Exercise input —
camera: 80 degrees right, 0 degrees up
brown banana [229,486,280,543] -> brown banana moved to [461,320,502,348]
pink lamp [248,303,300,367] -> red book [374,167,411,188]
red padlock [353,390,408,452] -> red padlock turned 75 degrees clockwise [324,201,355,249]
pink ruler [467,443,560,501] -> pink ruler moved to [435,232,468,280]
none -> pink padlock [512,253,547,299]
---
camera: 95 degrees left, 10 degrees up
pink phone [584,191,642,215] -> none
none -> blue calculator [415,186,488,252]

Work request —
Would you print exactly and only the lines of the material above that run from the line with "camera: 80 degrees right, 0 degrees up" through the line with "none -> pink padlock [512,253,547,299]", both included?

Answer to this task —
camera: 80 degrees right, 0 degrees up
brown banana [229,486,280,543] -> brown banana moved to [461,320,502,348]
pink lamp [248,303,300,367] -> red book [374,167,411,188]
red padlock [353,390,408,452] -> red padlock turned 75 degrees clockwise [324,201,355,249]
pink ruler [467,443,560,501] -> pink ruler moved to [435,232,468,280]
none -> pink padlock [512,253,547,299]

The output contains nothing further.